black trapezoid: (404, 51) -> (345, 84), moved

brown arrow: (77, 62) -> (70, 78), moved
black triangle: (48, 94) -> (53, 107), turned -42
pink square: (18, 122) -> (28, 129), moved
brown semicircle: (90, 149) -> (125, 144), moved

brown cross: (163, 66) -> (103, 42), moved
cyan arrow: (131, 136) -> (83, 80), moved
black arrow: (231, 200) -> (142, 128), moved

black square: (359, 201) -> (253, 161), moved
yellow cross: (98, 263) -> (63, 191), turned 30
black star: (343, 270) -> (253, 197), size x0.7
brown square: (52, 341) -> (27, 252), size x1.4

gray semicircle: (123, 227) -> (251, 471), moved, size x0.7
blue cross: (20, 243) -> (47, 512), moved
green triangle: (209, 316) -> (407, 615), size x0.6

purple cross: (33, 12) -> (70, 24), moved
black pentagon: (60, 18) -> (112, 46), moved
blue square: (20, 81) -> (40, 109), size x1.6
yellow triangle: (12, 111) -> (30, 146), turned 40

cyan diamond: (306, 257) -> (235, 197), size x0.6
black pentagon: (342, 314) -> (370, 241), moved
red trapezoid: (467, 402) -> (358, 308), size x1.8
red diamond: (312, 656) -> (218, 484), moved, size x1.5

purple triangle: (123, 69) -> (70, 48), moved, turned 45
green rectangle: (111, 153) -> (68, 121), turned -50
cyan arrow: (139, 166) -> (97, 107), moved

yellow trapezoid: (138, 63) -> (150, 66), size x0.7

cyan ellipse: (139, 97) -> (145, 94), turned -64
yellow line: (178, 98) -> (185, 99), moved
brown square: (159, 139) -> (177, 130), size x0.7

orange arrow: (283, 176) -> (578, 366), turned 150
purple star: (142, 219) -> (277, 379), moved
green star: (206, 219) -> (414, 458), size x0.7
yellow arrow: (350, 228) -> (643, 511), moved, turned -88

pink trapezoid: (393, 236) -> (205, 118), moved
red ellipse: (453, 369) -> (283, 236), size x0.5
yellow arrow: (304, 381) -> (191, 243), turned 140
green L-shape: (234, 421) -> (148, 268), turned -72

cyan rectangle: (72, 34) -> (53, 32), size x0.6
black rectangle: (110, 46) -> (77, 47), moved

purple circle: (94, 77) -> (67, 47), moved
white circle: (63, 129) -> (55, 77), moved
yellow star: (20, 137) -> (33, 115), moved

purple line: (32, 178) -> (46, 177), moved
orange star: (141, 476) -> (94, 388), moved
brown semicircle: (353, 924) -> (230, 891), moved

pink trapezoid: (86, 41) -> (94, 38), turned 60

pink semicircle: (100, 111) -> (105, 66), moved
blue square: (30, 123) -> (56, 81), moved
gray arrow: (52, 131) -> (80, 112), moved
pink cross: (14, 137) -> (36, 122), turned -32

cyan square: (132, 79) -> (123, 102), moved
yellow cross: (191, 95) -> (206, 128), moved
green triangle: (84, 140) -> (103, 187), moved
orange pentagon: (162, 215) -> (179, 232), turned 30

_ _ _ _

▶ **What to produce**
Output the records exactly.

▶ **Task result**
black trapezoid: (404, 51) -> (345, 84), moved

brown arrow: (77, 62) -> (70, 78), moved
black triangle: (48, 94) -> (53, 107), turned -42
pink square: (18, 122) -> (28, 129), moved
brown semicircle: (90, 149) -> (125, 144), moved

brown cross: (163, 66) -> (103, 42), moved
cyan arrow: (131, 136) -> (83, 80), moved
black arrow: (231, 200) -> (142, 128), moved

black square: (359, 201) -> (253, 161), moved
yellow cross: (98, 263) -> (63, 191), turned 30
black star: (343, 270) -> (253, 197), size x0.7
brown square: (52, 341) -> (27, 252), size x1.4

gray semicircle: (123, 227) -> (251, 471), moved, size x0.7
blue cross: (20, 243) -> (47, 512), moved
green triangle: (209, 316) -> (407, 615), size x0.6

purple cross: (33, 12) -> (70, 24), moved
black pentagon: (60, 18) -> (112, 46), moved
blue square: (20, 81) -> (40, 109), size x1.6
yellow triangle: (12, 111) -> (30, 146), turned 40

cyan diamond: (306, 257) -> (235, 197), size x0.6
black pentagon: (342, 314) -> (370, 241), moved
red trapezoid: (467, 402) -> (358, 308), size x1.8
red diamond: (312, 656) -> (218, 484), moved, size x1.5

purple triangle: (123, 69) -> (70, 48), moved, turned 45
green rectangle: (111, 153) -> (68, 121), turned -50
cyan arrow: (139, 166) -> (97, 107), moved

yellow trapezoid: (138, 63) -> (150, 66), size x0.7

cyan ellipse: (139, 97) -> (145, 94), turned -64
yellow line: (178, 98) -> (185, 99), moved
brown square: (159, 139) -> (177, 130), size x0.7

orange arrow: (283, 176) -> (578, 366), turned 150
purple star: (142, 219) -> (277, 379), moved
green star: (206, 219) -> (414, 458), size x0.7
yellow arrow: (350, 228) -> (643, 511), moved, turned -88

pink trapezoid: (393, 236) -> (205, 118), moved
red ellipse: (453, 369) -> (283, 236), size x0.5
yellow arrow: (304, 381) -> (191, 243), turned 140
green L-shape: (234, 421) -> (148, 268), turned -72

cyan rectangle: (72, 34) -> (53, 32), size x0.6
black rectangle: (110, 46) -> (77, 47), moved

purple circle: (94, 77) -> (67, 47), moved
white circle: (63, 129) -> (55, 77), moved
yellow star: (20, 137) -> (33, 115), moved

purple line: (32, 178) -> (46, 177), moved
orange star: (141, 476) -> (94, 388), moved
brown semicircle: (353, 924) -> (230, 891), moved

pink trapezoid: (86, 41) -> (94, 38), turned 60

pink semicircle: (100, 111) -> (105, 66), moved
blue square: (30, 123) -> (56, 81), moved
gray arrow: (52, 131) -> (80, 112), moved
pink cross: (14, 137) -> (36, 122), turned -32

cyan square: (132, 79) -> (123, 102), moved
yellow cross: (191, 95) -> (206, 128), moved
green triangle: (84, 140) -> (103, 187), moved
orange pentagon: (162, 215) -> (179, 232), turned 30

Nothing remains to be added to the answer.